───── Data for processing ─────

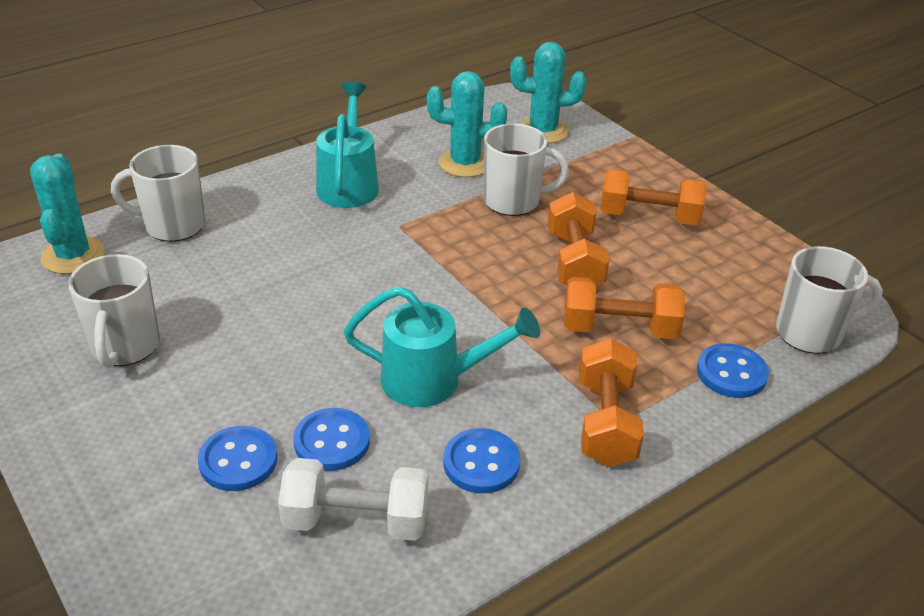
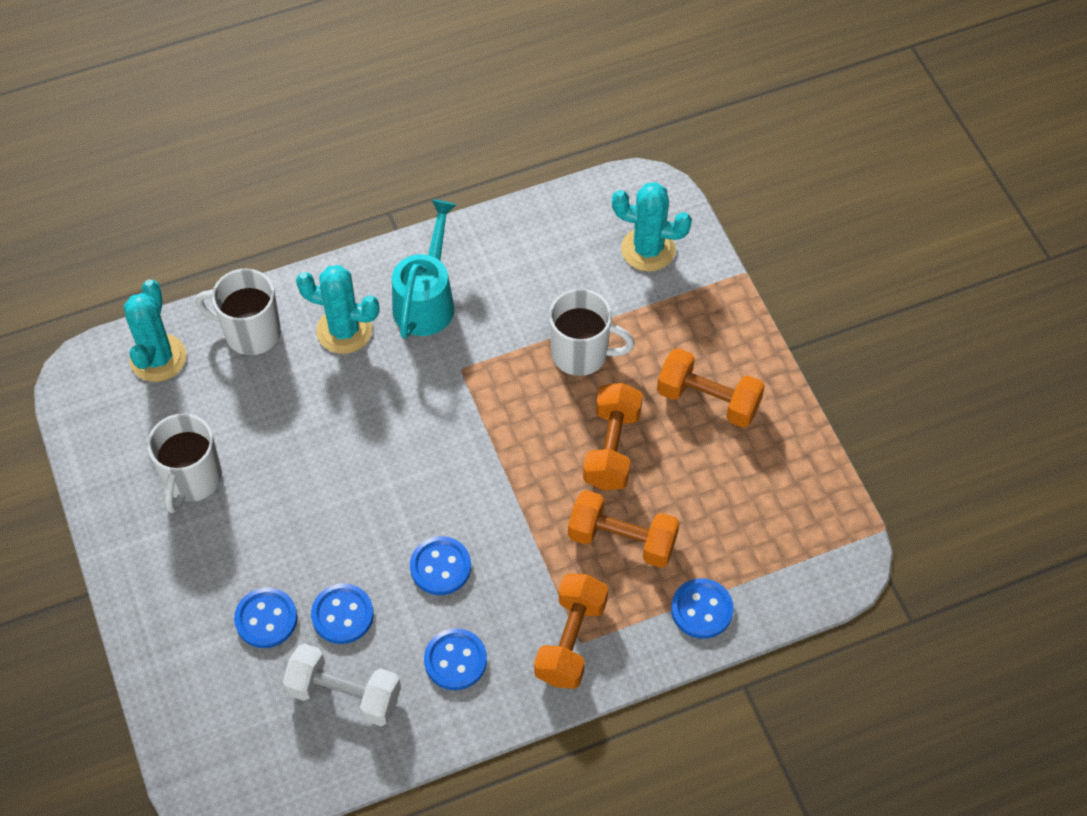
camera: 15 degrees right, 20 degrees up
turquoise watering can [344,286,540,407] -> blue button [410,536,471,595]
turquoise cactus [427,71,507,177] -> turquoise cactus moved to [296,265,379,354]
white mug [776,246,883,354] -> none

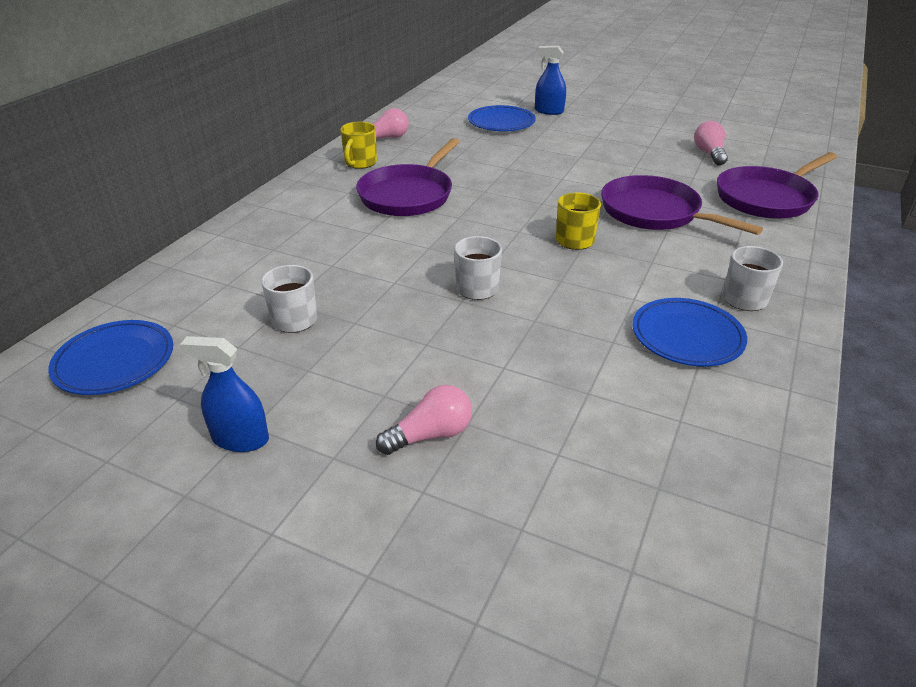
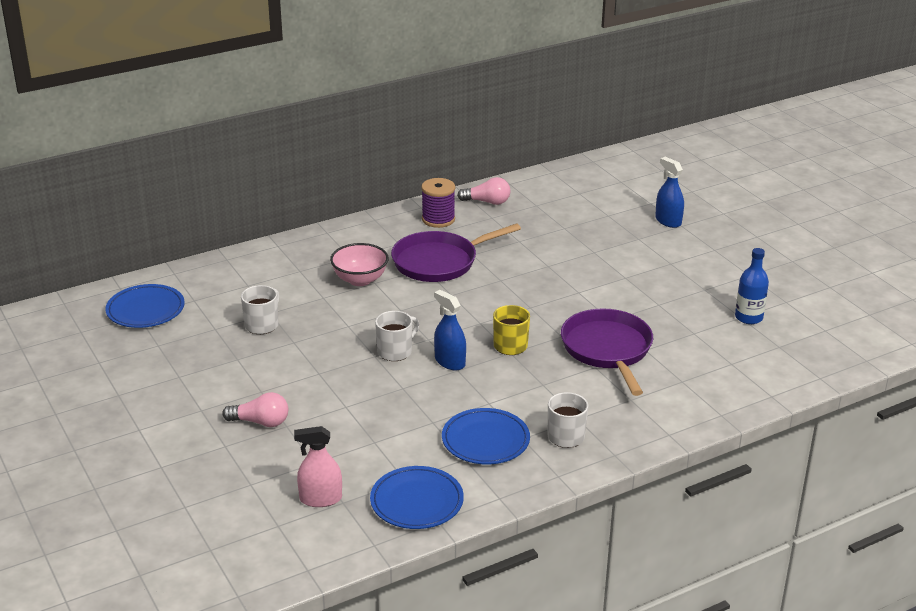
camera: 35 degrees right, 5 degrees down
blue spray bottle [180,336,269,452] -> blue spray bottle moved to [434,290,466,370]
yellow mug [340,122,377,169] -> purple spool [421,178,455,228]
blue plate [468,105,536,131] -> blue plate moved to [370,466,464,529]
pink light bulb [694,121,728,166] -> blue bottle [735,248,769,324]
purple pan [717,152,837,219] -> none
none -> pink spray bottle [294,426,342,507]
none -> pink bowl [330,243,389,286]

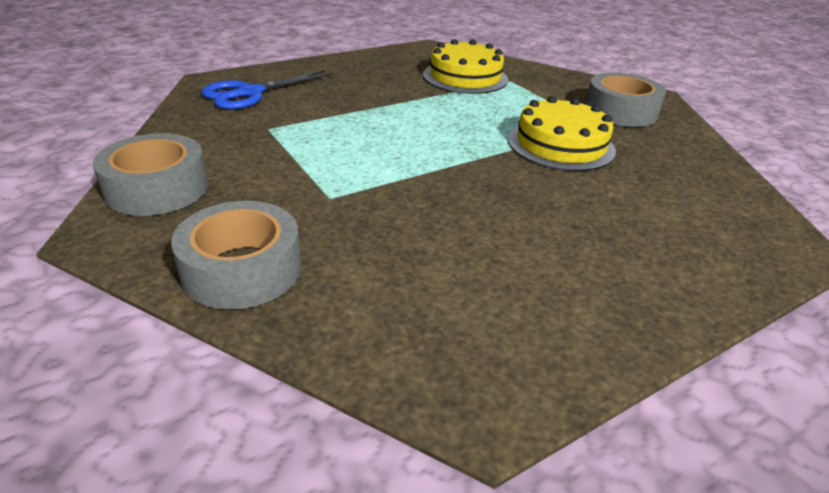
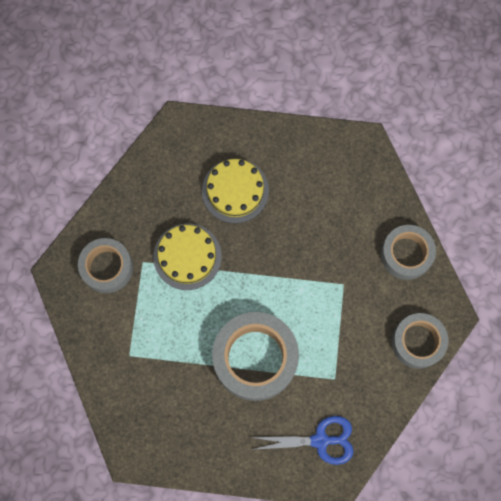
camera: 140 degrees left, 40 degrees up
yellow cake [423,39,508,94] -> yellow cake moved to [202,159,269,223]
none -> grey tape [212,312,299,401]

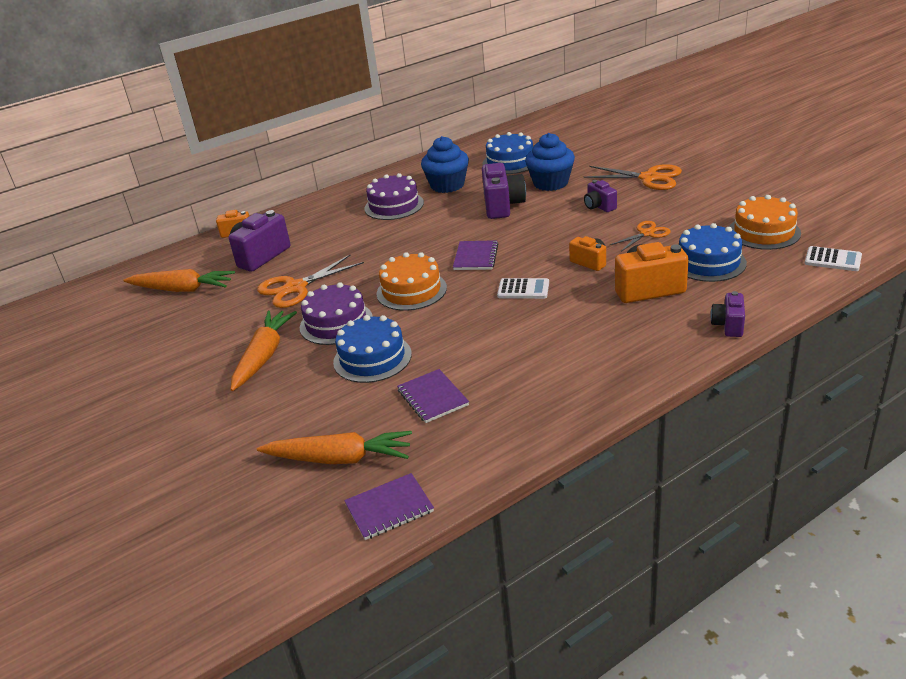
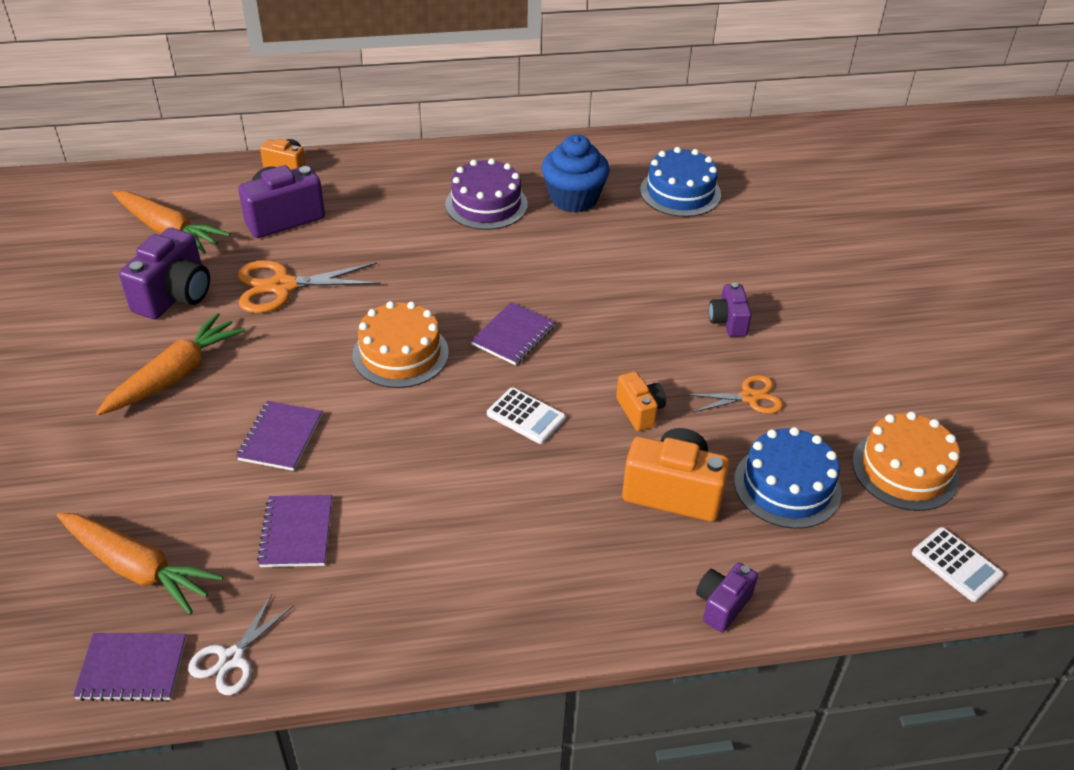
camera: 20 degrees right, 10 degrees up
purple cake [300,282,373,345] -> none
blue cake [333,315,412,383] -> purple notebook [236,401,322,471]
purple camera [482,163,526,219] -> purple camera moved to [119,228,210,319]
blue cupcake [525,133,575,191] -> none
orange scissors [584,164,682,190] -> none
none -> white scissors [188,594,294,695]

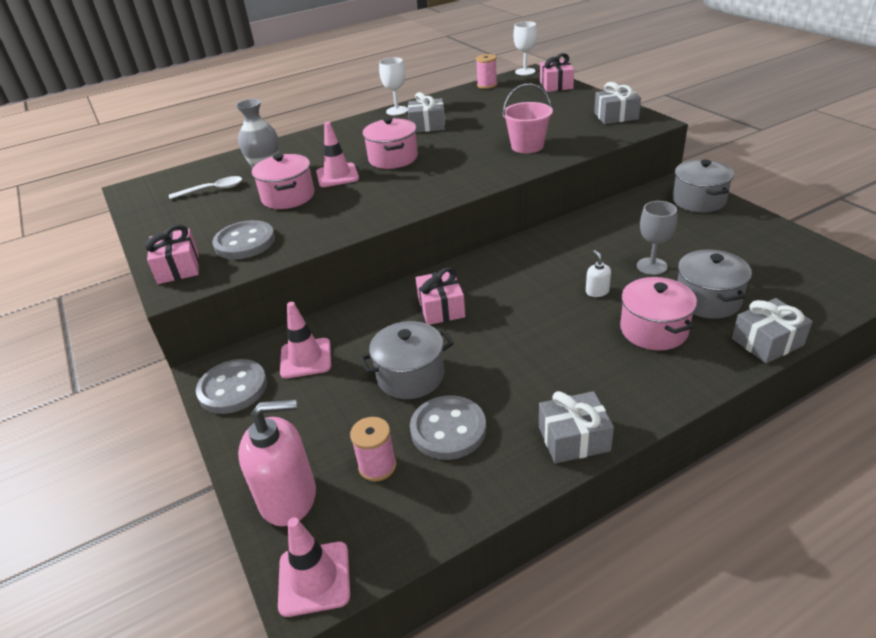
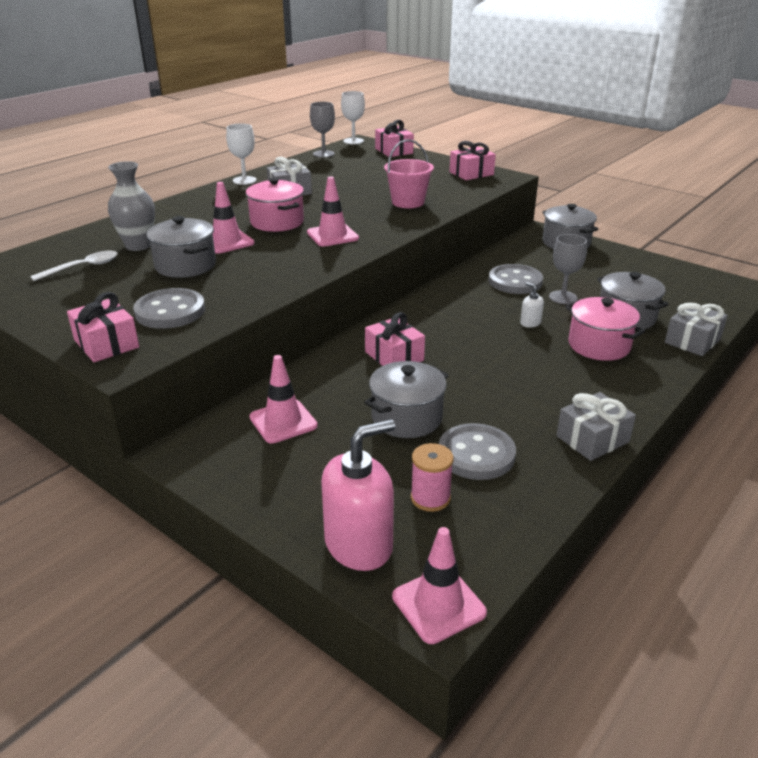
camera: 25 degrees left, 5 degrees down
grey button [196,359,267,414] -> grey button moved to [489,264,543,294]
pink pot [252,154,314,209] -> grey pot [147,216,216,278]
pink spool [476,54,497,89] -> grey goblet [310,102,335,158]
grey gift [594,82,641,124] -> pink gift [449,141,496,180]
none -> pink traffic cone [307,176,359,247]

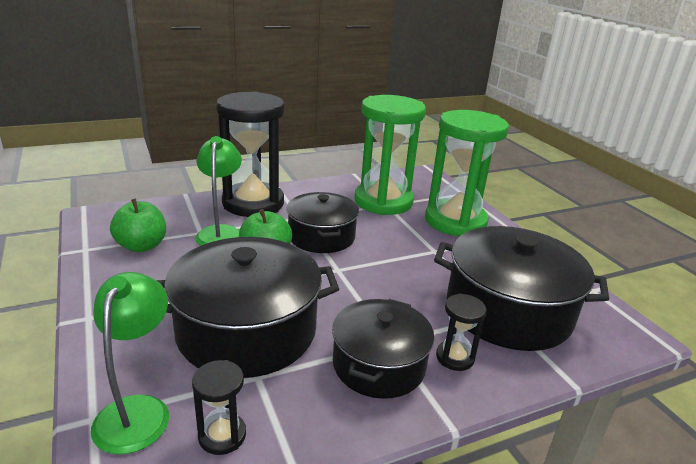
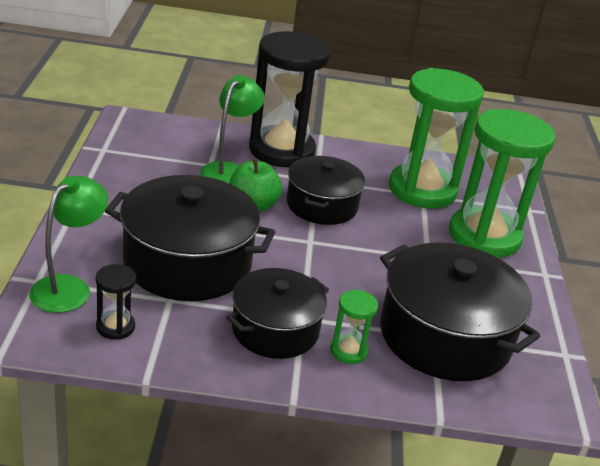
camera: 25 degrees right, 5 degrees up
green apple [110,199,166,252] -> none
black hourglass [436,294,487,371] -> green hourglass [330,290,378,364]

─────

> What this task involves:
Skip every picture and return the lines above from the top through the one that contains "blue spray bottle [180,336,269,452]".

> Completed exercise:
camera: 15 degrees right, 20 degrees up
turquoise watering can [344,286,540,407] -> blue button [410,536,471,595]
turquoise cactus [427,71,507,177] -> turquoise cactus moved to [296,265,379,354]
white mug [776,246,883,354] -> none

camera: 35 degrees right, 5 degrees down
blue spray bottle [180,336,269,452] -> blue spray bottle moved to [434,290,466,370]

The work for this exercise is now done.